[Object tracking records]:
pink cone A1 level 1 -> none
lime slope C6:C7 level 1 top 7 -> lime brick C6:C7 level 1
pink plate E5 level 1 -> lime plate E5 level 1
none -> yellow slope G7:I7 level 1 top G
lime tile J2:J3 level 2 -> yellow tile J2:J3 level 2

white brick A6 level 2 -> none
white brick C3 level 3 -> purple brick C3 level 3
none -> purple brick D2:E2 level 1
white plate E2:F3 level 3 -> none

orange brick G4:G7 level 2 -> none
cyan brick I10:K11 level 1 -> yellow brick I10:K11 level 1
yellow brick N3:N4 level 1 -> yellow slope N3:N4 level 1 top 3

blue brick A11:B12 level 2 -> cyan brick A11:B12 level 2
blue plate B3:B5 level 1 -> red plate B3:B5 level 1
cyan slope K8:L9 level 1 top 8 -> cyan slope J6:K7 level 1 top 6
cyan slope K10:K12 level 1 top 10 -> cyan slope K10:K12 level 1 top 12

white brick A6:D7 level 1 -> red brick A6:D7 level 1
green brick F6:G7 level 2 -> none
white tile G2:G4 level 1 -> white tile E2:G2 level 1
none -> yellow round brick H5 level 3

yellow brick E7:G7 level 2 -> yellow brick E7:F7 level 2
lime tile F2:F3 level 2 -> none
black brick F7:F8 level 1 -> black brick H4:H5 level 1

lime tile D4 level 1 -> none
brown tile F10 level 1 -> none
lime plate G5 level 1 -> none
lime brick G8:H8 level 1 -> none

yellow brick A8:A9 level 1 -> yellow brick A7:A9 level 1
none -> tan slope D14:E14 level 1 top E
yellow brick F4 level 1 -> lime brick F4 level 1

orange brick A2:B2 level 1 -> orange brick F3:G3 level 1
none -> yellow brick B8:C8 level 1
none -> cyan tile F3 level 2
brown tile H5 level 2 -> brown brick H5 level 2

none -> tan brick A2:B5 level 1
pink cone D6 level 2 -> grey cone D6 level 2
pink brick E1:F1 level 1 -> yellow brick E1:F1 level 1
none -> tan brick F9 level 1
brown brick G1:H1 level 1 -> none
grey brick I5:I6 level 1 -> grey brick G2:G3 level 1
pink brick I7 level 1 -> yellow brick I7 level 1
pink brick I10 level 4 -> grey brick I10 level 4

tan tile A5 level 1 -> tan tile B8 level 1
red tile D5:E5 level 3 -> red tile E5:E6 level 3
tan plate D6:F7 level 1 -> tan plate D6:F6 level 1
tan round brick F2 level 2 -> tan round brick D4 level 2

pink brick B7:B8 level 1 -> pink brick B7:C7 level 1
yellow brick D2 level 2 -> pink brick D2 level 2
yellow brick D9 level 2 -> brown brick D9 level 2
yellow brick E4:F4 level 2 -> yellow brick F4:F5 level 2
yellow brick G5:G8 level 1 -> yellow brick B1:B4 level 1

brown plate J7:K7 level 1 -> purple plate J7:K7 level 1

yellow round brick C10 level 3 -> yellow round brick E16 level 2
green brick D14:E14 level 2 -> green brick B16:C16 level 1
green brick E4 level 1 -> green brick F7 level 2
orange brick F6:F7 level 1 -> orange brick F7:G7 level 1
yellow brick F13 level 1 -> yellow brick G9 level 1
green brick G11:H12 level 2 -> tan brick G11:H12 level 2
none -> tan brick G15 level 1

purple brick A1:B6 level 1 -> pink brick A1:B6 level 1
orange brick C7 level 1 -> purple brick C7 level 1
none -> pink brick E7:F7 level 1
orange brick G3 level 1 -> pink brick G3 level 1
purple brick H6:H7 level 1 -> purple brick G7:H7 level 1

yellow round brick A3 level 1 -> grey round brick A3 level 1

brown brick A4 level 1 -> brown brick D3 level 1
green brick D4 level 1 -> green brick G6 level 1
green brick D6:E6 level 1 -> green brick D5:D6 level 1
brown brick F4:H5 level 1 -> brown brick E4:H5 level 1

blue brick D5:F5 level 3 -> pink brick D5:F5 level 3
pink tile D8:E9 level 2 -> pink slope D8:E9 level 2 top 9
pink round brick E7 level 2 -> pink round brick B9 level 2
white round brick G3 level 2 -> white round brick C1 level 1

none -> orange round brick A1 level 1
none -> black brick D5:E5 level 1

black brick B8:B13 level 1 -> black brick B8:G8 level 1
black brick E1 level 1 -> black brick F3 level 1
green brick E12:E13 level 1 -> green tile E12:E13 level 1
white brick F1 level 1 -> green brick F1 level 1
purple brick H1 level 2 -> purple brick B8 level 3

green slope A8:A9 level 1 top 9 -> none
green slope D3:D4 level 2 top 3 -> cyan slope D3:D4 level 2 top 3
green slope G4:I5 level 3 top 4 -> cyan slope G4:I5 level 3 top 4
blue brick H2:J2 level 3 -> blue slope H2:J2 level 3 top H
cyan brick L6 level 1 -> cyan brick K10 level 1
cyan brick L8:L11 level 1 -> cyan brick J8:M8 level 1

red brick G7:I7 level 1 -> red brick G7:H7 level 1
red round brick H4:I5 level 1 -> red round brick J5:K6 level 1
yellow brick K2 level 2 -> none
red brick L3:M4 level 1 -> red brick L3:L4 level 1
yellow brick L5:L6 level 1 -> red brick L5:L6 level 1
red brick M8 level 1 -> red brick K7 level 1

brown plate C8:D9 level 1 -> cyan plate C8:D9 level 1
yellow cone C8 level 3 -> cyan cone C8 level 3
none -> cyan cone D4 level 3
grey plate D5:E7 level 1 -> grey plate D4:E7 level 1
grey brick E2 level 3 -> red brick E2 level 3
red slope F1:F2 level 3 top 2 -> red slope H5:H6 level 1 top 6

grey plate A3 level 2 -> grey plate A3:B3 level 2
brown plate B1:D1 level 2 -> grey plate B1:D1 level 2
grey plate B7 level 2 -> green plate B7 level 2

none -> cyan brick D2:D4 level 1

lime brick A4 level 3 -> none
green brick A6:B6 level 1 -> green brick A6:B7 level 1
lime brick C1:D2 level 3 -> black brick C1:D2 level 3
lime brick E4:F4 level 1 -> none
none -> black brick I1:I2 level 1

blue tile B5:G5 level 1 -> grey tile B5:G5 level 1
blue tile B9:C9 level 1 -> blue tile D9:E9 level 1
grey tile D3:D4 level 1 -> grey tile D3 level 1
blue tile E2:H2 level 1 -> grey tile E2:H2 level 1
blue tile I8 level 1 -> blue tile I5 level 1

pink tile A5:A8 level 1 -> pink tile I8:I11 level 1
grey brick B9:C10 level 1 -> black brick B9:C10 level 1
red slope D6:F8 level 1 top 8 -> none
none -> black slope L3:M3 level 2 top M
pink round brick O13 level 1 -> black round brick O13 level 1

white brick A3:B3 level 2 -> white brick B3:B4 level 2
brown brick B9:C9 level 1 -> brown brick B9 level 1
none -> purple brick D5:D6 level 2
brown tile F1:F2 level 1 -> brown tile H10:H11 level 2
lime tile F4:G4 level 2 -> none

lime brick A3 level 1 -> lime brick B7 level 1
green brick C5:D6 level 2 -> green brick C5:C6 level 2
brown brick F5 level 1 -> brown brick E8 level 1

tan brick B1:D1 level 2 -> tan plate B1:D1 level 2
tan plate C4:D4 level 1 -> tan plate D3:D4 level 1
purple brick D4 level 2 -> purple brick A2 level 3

[WORK TO COMPLETE]:
Say how many lines in the entries contain the string "orange". Nothing else belongs in the reply.

[WRITTEN ANSWER]:
6